** Task description **
Put every line of the data below into a JSON list of strings, one string per line, leaving out blank lines and the picture placeholders.

** Data to examine **

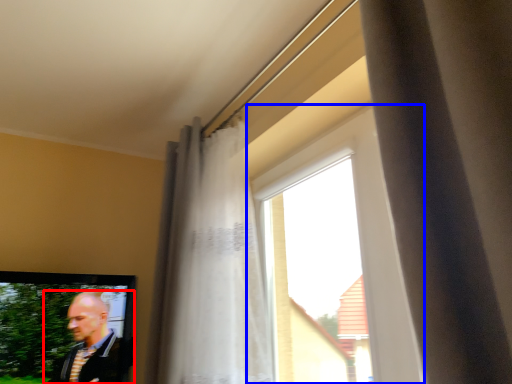
Question: Which object is further to the camera taking this photo, man (highlighted by a red box) or window (highlighted by a blue box)?

Choices:
 (A) man
 (B) window

Answer: (A)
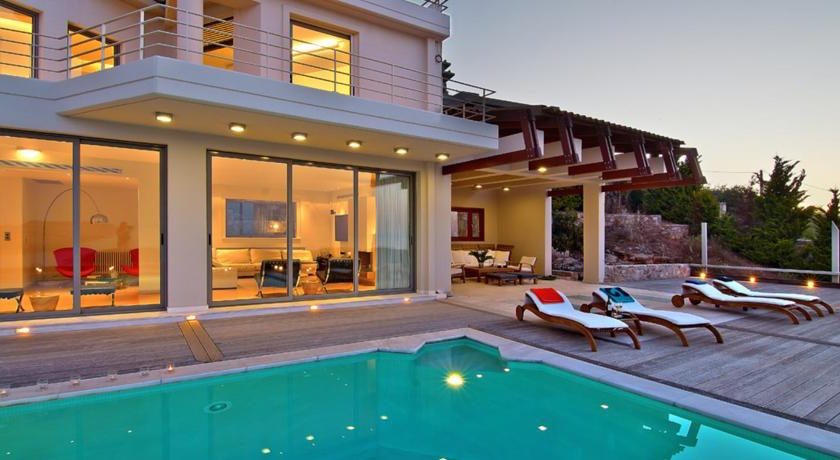
Find the location of a particular element. The height and width of the screenshot is (460, 840). floor is located at coordinates [x=738, y=353].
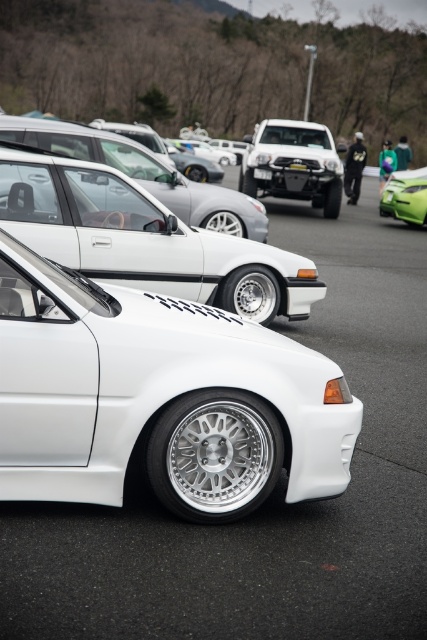
Question: Which is farther from the black plastic license plate at center?

Choices:
 (A) matte black truck at center
 (B) white matte sedan at center

Answer: (B)

Question: Which point is farther to the camera?

Choices:
 (A) white matte sedan at center
 (B) matte black truck at center

Answer: (B)

Question: Is green matte sports car at right wider than white plastic license plate at center?

Choices:
 (A) yes
 (B) no

Answer: (A)

Question: Among these objects, which one is farthest from the camera?

Choices:
 (A) green matte sports car at right
 (B) white matte sedan at center

Answer: (A)

Question: Does satin silver car at center appear on the right side of black plastic license plate at center?

Choices:
 (A) yes
 (B) no

Answer: (B)

Question: Can you confirm if matte black truck at center is smaller than green matte sports car at right?

Choices:
 (A) no
 (B) yes

Answer: (A)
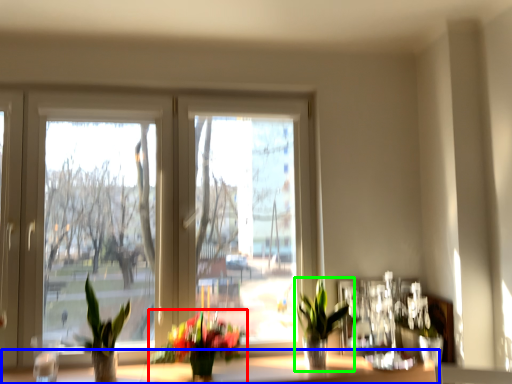
Question: Which object is positioned closest to houseplant (highlighted by a red box)? Select from window sill (highlighted by a blue box) and houseplant (highlighted by a green box).

Choices:
 (A) window sill
 (B) houseplant

Answer: (A)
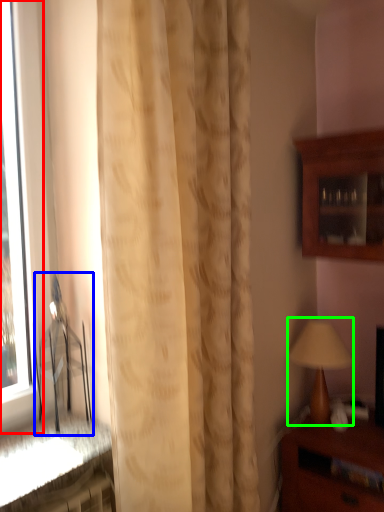
Question: Which is farther away from window (highlighted by a red box)? chair (highlighted by a blue box) or table lamp (highlighted by a green box)?

Choices:
 (A) chair
 (B) table lamp

Answer: (B)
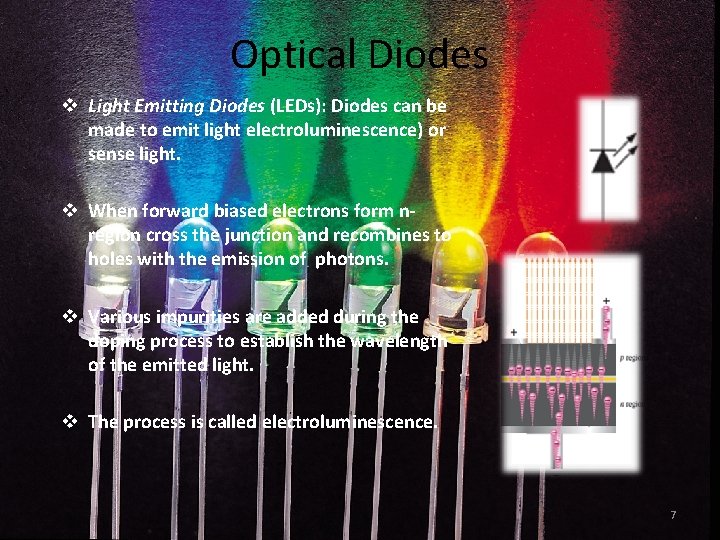
Where is `green light`? green light is located at coordinates (374, 160).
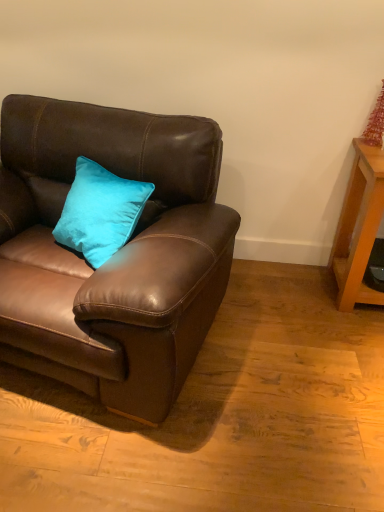
Question: Is brown leather couch at left in front of or behind wooden table at right in the image?

Choices:
 (A) behind
 (B) front

Answer: (B)

Question: Looking at their shapes, would you say brown leather couch at left is wider or thinner than wooden table at right?

Choices:
 (A) wide
 (B) thin

Answer: (A)

Question: In terms of height, does brown leather couch at left look taller or shorter compared to wooden table at right?

Choices:
 (A) tall
 (B) short

Answer: (A)

Question: Looking at their shapes, would you say wooden table at right is wider or thinner than brown leather couch at left?

Choices:
 (A) thin
 (B) wide

Answer: (A)

Question: Visually, is wooden table at right positioned to the left or to the right of brown leather couch at left?

Choices:
 (A) left
 (B) right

** Response below **
[
  "Question: Which object is further to the camera taking this photo, man (highlighted by a red box) or window (highlighted by a blue box)?",
  "Choices:",
  " (A) man",
  " (B) window",
  "Answer: (A)",
  "Find the location of a particular element. The height and width of the screenshot is (460, 840). floor is located at coordinates [x=738, y=353].",
  "Question: Which is farther from the black plastic license plate at center?",
  "Choices:",
  " (A) matte black truck at center",
  " (B) white matte sedan at center",
  "Answer: (B)",
  "Question: Which point is farther to the camera?",
  "Choices:",
  " (A) white matte sedan at center",
  " (B) matte black truck at center",
  "Answer: (B)",
  "Question: Is green matte sports car at right wider than white plastic license plate at center?",
  "Choices:",
  " (A) yes",
  " (B) no",
  "Answer: (A)",
  "Question: Among these objects, which one is farthest from the camera?",
  "Choices:",
  " (A) green matte sports car at right",
  " (B) white matte sedan at center",
  "Answer: (A)",
  "Question: Does satin silver car at center appear on the right side of black plastic license plate at center?",
  "Choices:",
  " (A) yes",
  " (B) no",
  "Answer: (B)",
  "Question: Can you confirm if matte black truck at center is smaller than green matte sports car at right?",
  "Choices:",
  " (A) no",
  " (B) yes",
  "Answer: (A)",
  "Question: Which object is positioned closest to houseplant (highlighted by a red box)? Select from window sill (highlighted by a blue box) and houseplant (highlighted by a green box).",
  "Choices:",
  " (A) window sill",
  " (B) houseplant",
  "Answer: (A)",
  "Question: Which is farther away from window (highlighted by a red box)? chair (highlighted by a blue box) or table lamp (highlighted by a green box)?",
  "Choices:",
  " (A) chair",
  " (B) table lamp",
  "Answer: (B)",
  "Where is `green light`? green light is located at coordinates (374, 160).",
  "Question: Is brown leather couch at left in front of or behind wooden table at right in the image?",
  "Choices:",
  " (A) behind",
  " (B) front",
  "Answer: (B)",
  "Question: Looking at their shapes, would you say brown leather couch at left is wider or thinner than wooden table at right?",
  "Choices:",
  " (A) wide",
  " (B) thin",
  "Answer: (A)",
  "Question: In terms of height, does brown leather couch at left look taller or shorter compared to wooden table at right?",
  "Choices:",
  " (A) tall",
  " (B) short",
  "Answer: (A)",
  "Question: Looking at their shapes, would you say wooden table at right is wider or thinner than brown leather couch at left?",
  "Choices:",
  " (A) thin",
  " (B) wide",
  "Answer: (A)",
  "Question: Visually, is wooden table at right positioned to the left or to the right of brown leather couch at left?",
  "Choices:",
  " (A) left",
  " (B) right"
]